- _Supplied entries_:
####

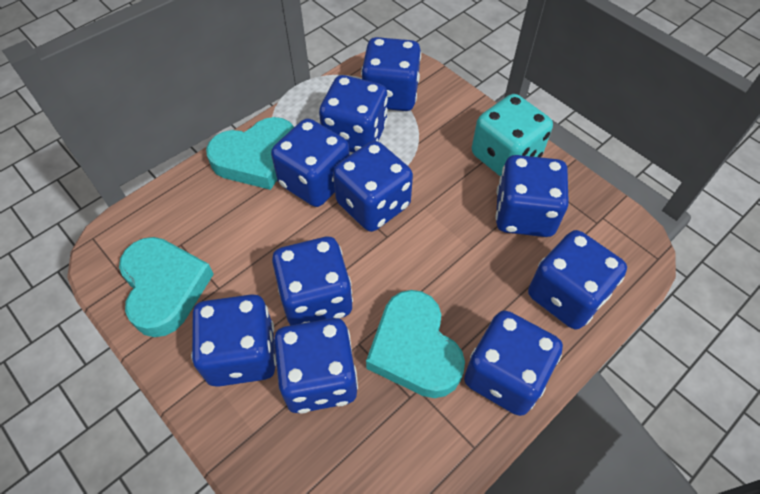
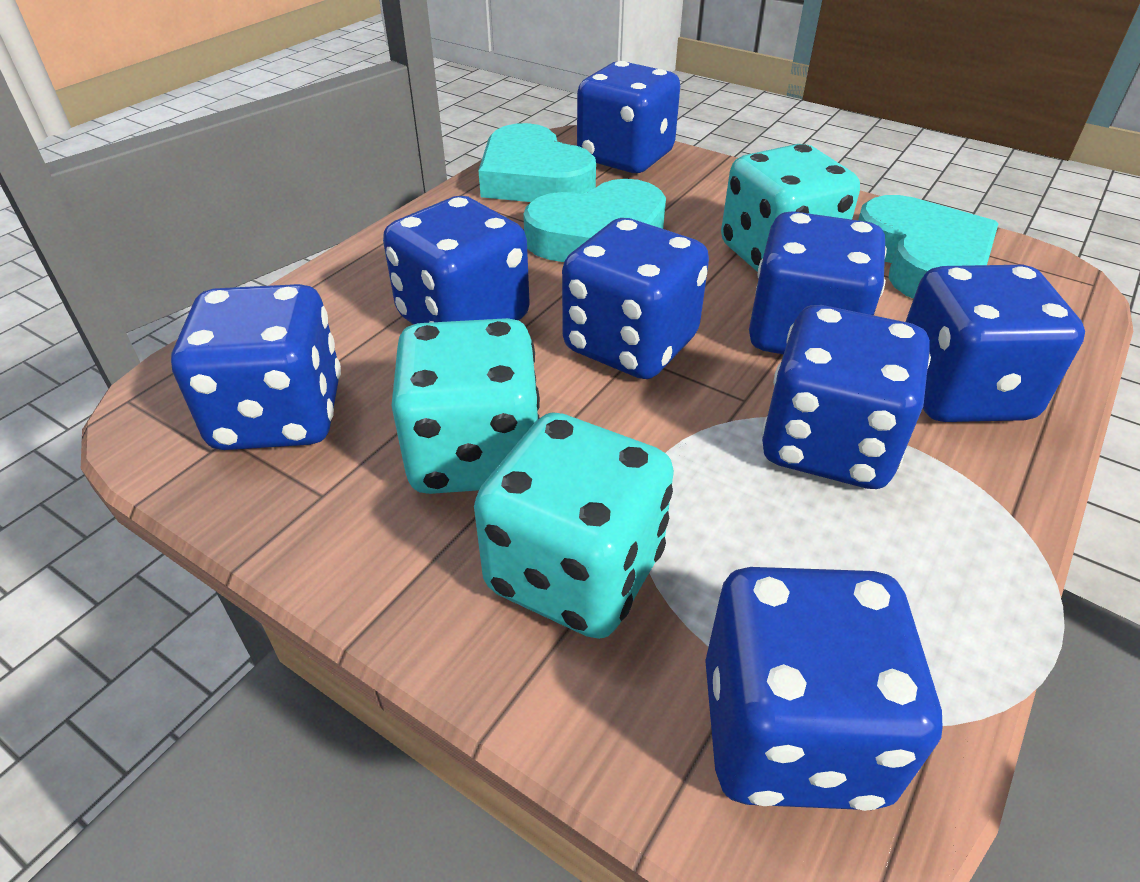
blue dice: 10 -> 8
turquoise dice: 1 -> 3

####

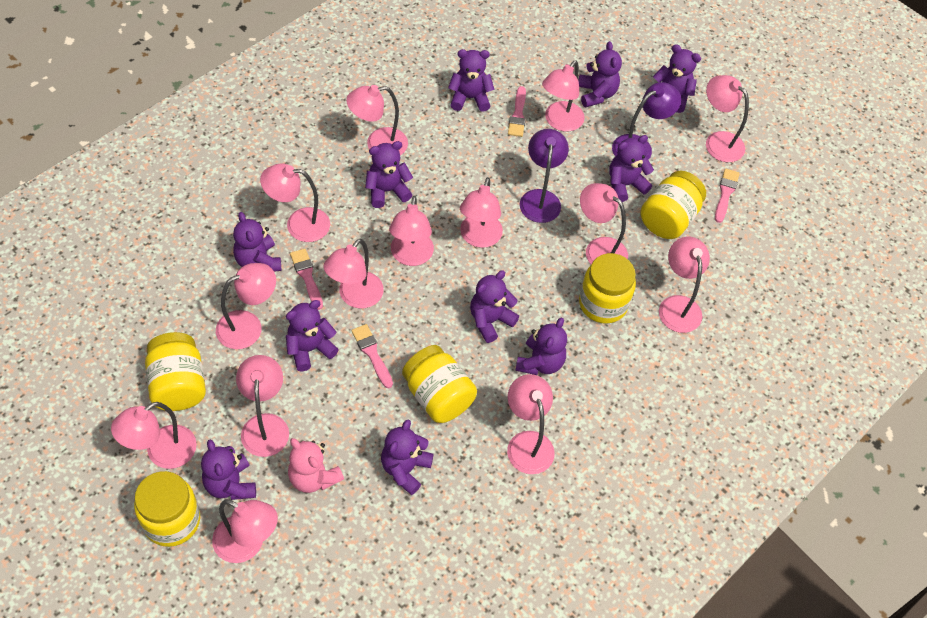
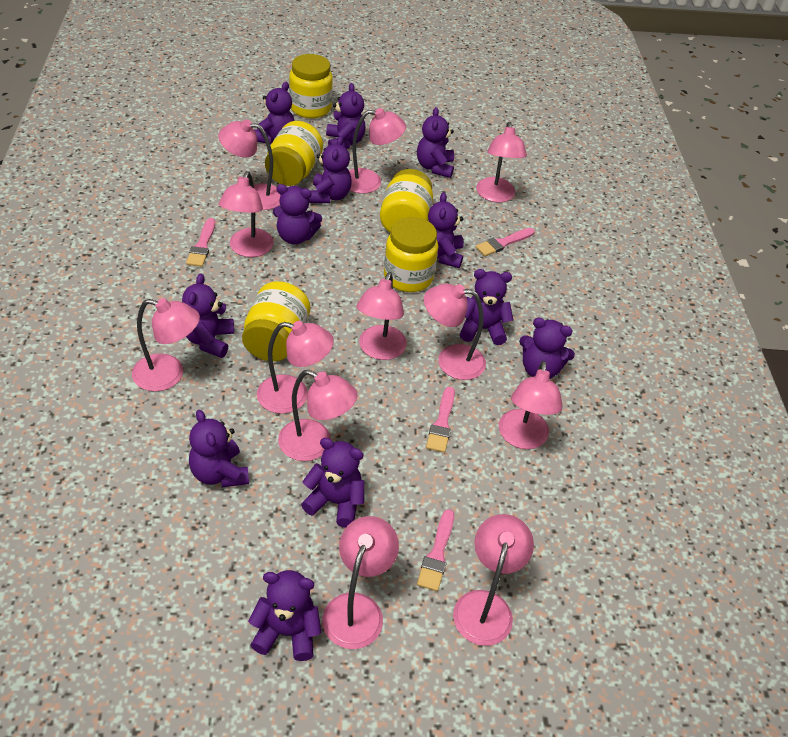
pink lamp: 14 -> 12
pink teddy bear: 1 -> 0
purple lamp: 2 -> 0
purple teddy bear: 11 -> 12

####

- _Required action_: Search the material for the word "bear" and copy each line where it occurs.

- _Your response_:
pink teddy bear: 1 -> 0
purple teddy bear: 11 -> 12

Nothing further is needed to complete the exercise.